What the task requires
Line filter on the word "degrees": copy each matching line from the entries.

Data for processing
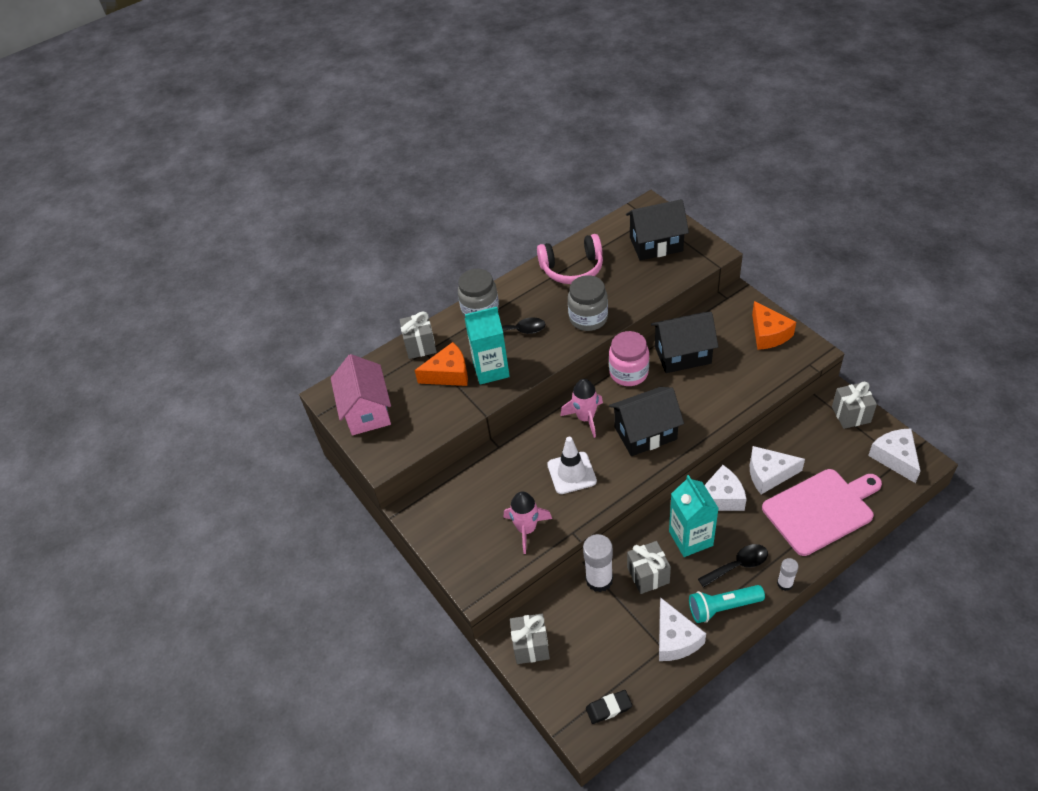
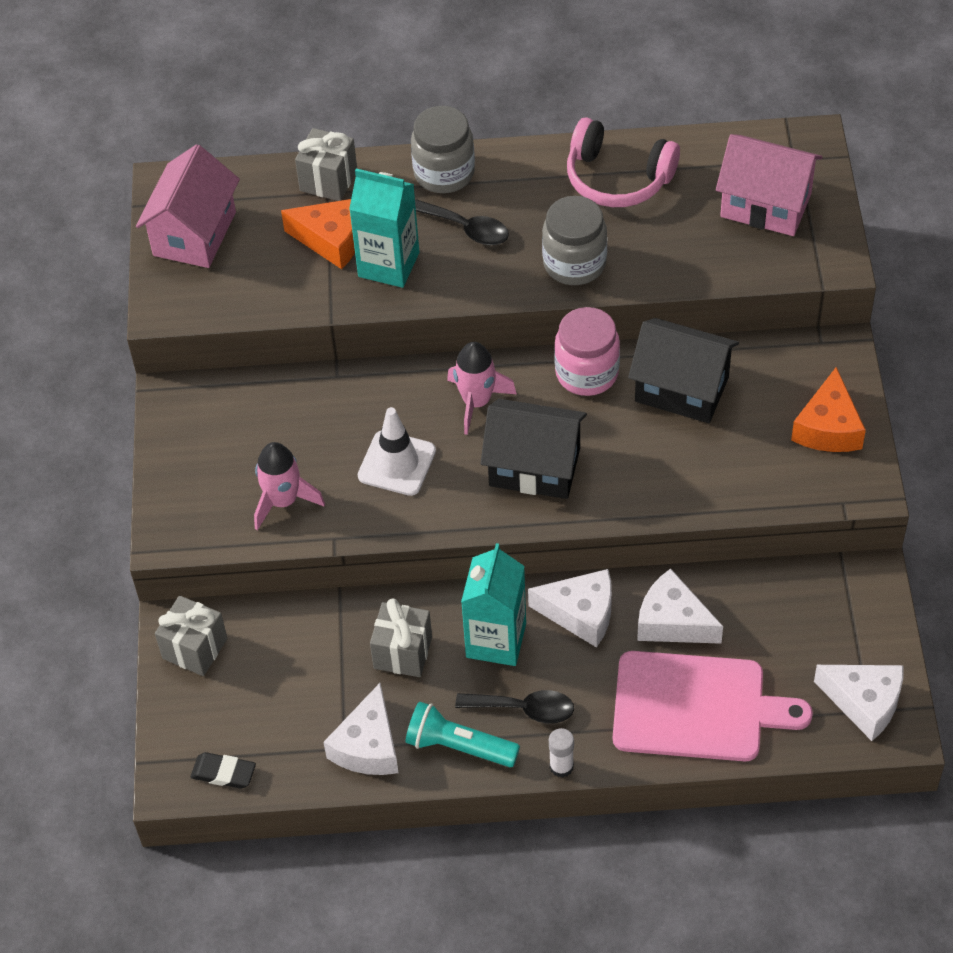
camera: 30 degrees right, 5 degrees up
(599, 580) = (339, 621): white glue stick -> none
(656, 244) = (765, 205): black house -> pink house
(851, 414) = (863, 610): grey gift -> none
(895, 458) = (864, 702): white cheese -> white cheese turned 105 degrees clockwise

Solution below
camera: 30 degrees right, 5 degrees up
(895, 458) = (864, 702): white cheese -> white cheese turned 105 degrees clockwise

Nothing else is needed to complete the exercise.